(INPUT Opens)

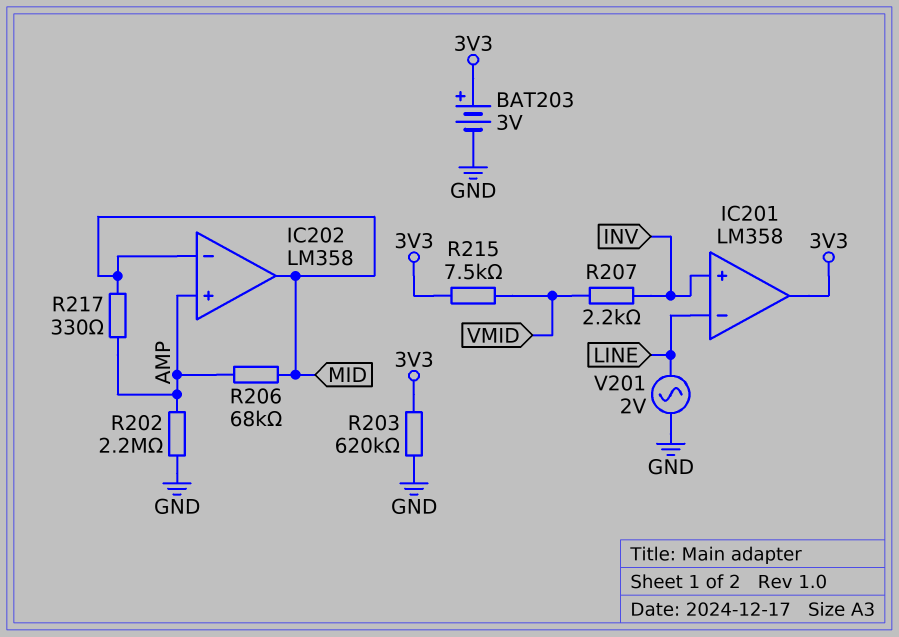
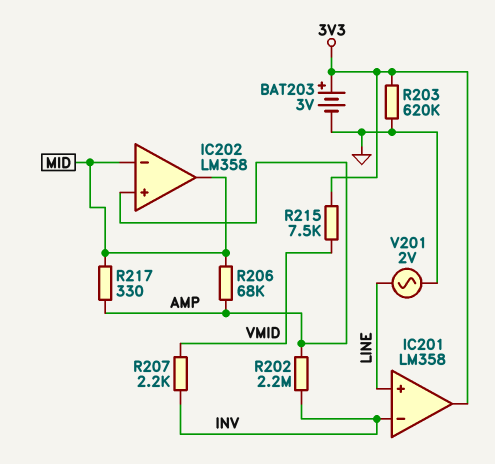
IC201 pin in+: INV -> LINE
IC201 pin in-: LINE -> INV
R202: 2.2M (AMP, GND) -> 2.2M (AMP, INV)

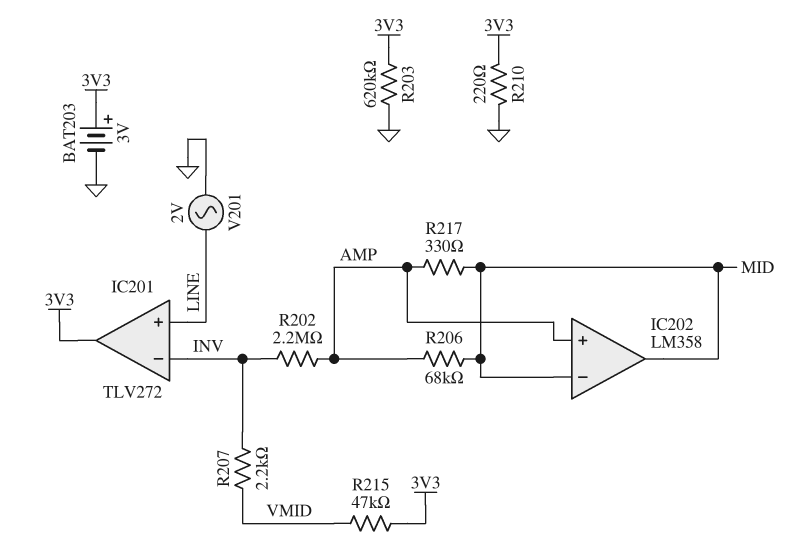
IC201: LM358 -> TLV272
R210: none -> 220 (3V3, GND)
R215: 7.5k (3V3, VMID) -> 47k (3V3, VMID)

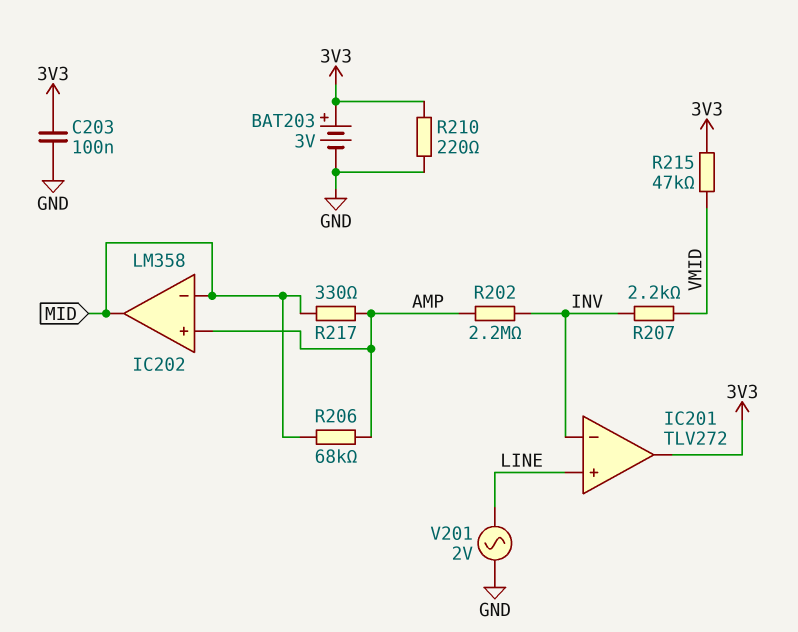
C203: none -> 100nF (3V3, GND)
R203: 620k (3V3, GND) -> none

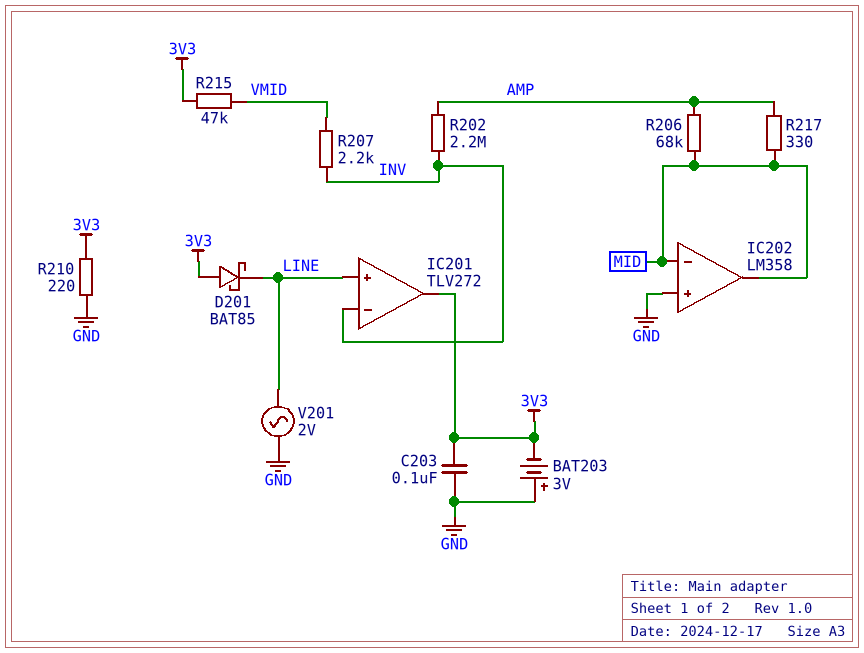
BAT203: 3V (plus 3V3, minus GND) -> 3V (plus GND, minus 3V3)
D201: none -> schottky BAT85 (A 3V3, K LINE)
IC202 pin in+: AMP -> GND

(INPUT Closes)
(INPUT Opens)

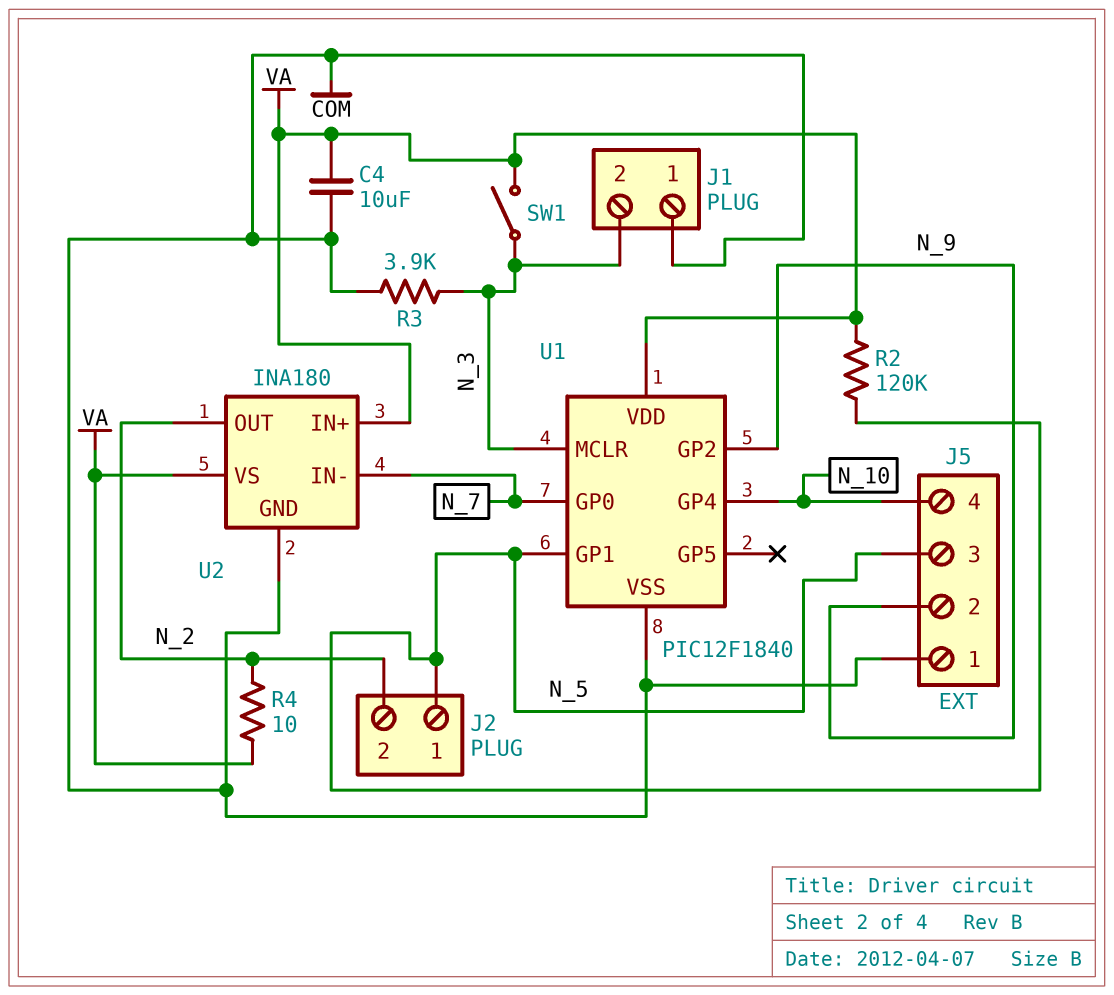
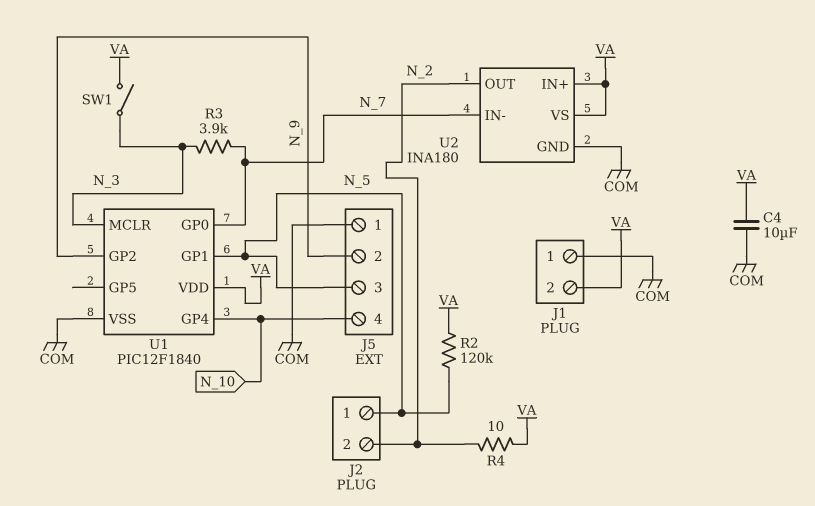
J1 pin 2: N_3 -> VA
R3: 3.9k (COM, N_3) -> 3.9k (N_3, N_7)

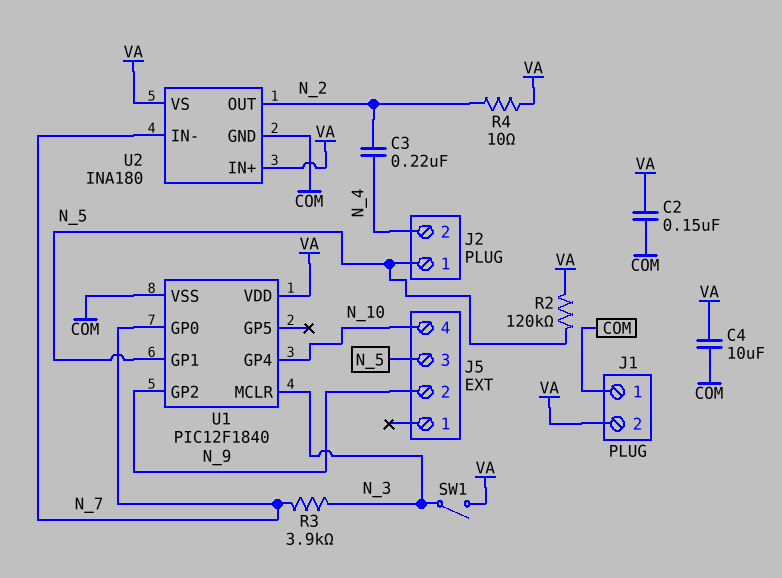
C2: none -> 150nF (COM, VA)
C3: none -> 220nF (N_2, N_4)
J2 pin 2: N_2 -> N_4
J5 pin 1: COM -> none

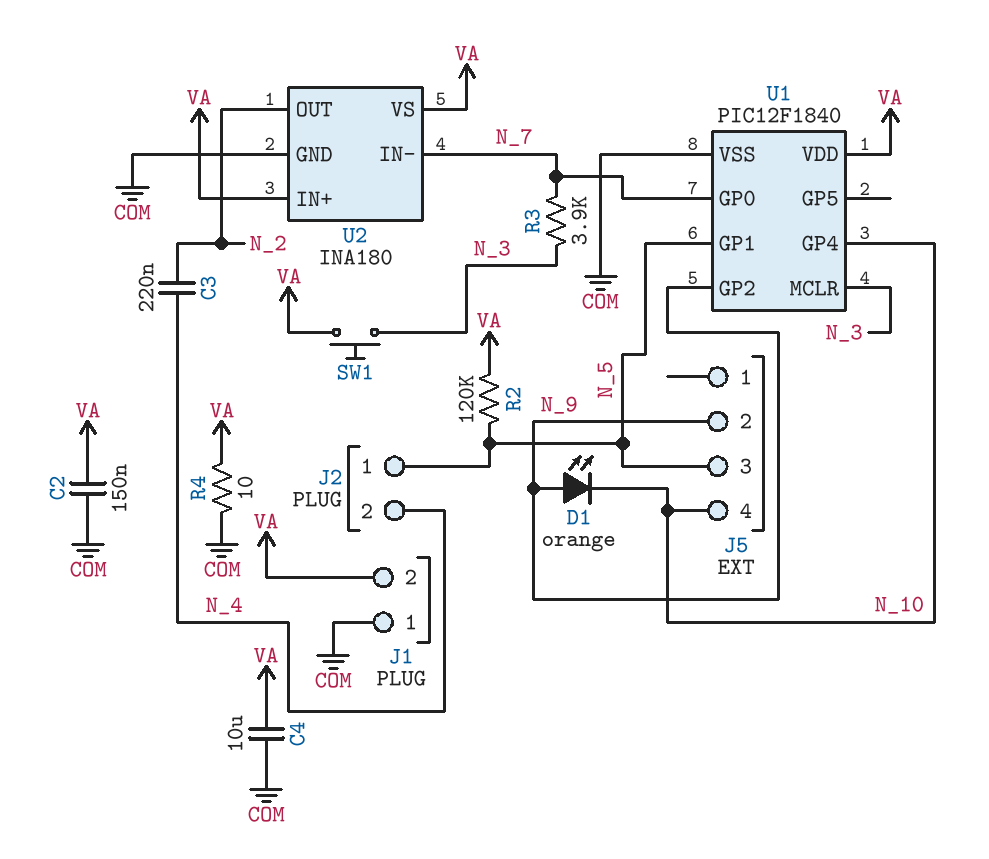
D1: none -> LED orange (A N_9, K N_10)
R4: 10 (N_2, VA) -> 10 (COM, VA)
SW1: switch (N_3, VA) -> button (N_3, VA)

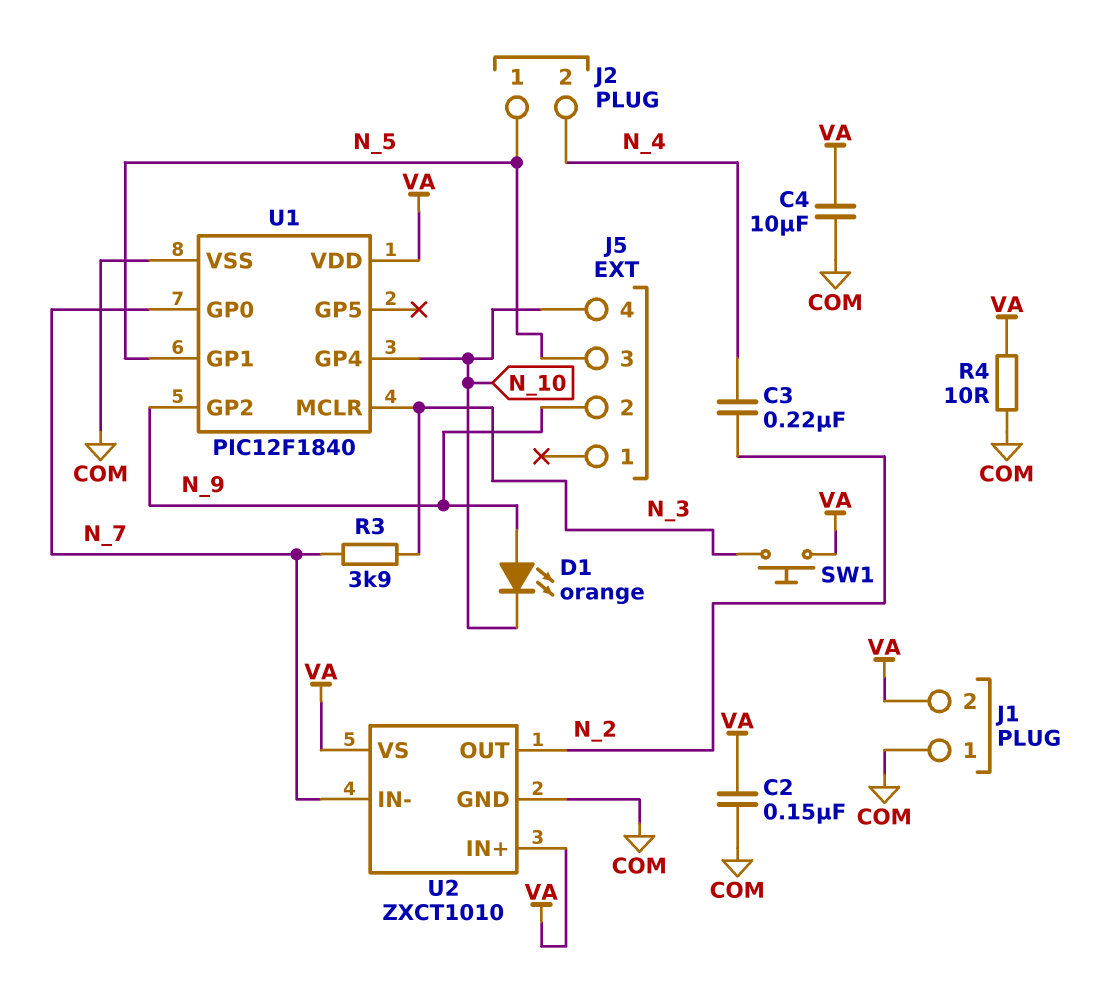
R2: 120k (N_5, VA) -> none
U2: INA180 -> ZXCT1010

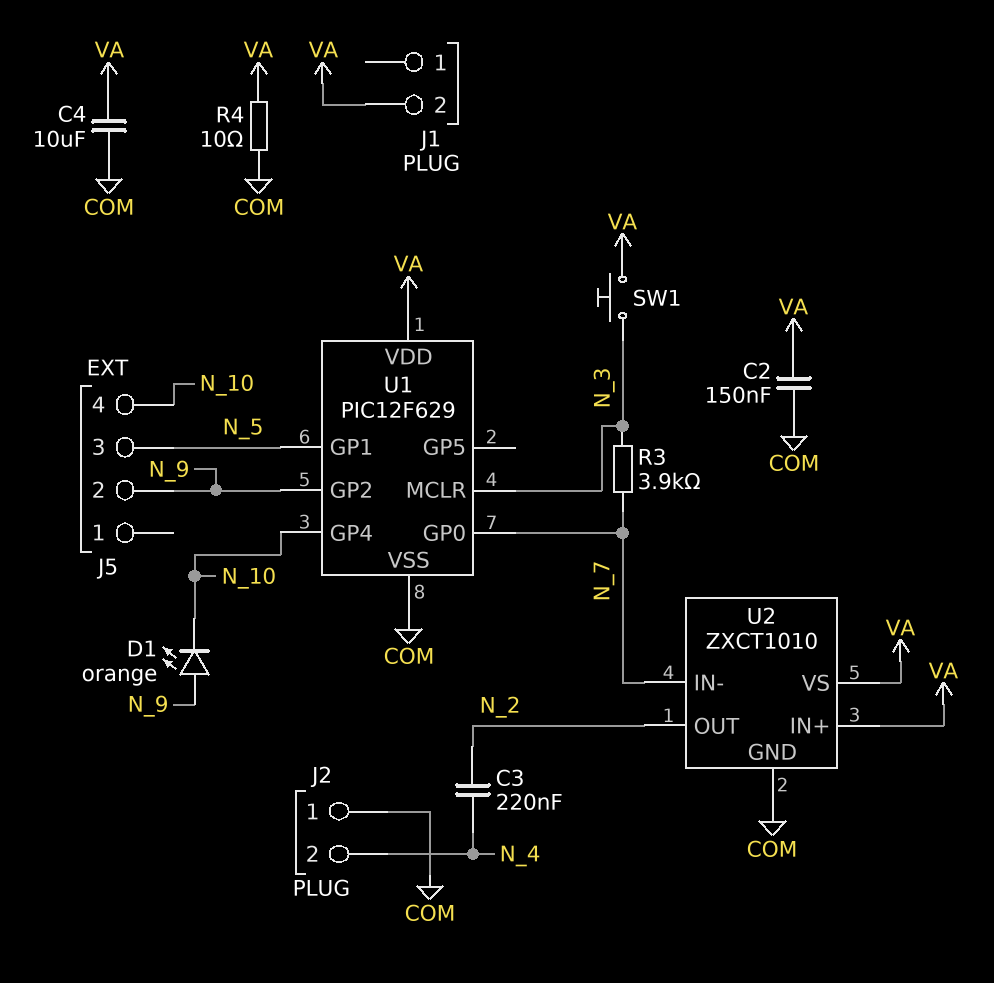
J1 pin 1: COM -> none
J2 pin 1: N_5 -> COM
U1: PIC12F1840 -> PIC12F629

(INPUT Closes)

TASK GOAL: Although the records above contain pictures, the copy should not; retype exactly the lines from the one containing "IC201 pin in+: INV -> LINE" through the one containing "IC202 pin in+: AMP -> GND".

EXERCISE RESULT:
IC201 pin in+: INV -> LINE
IC201 pin in-: LINE -> INV
R202: 2.2M (AMP, GND) -> 2.2M (AMP, INV)

IC201: LM358 -> TLV272
R210: none -> 220 (3V3, GND)
R215: 7.5k (3V3, VMID) -> 47k (3V3, VMID)

C203: none -> 100nF (3V3, GND)
R203: 620k (3V3, GND) -> none

BAT203: 3V (plus 3V3, minus GND) -> 3V (plus GND, minus 3V3)
D201: none -> schottky BAT85 (A 3V3, K LINE)
IC202 pin in+: AMP -> GND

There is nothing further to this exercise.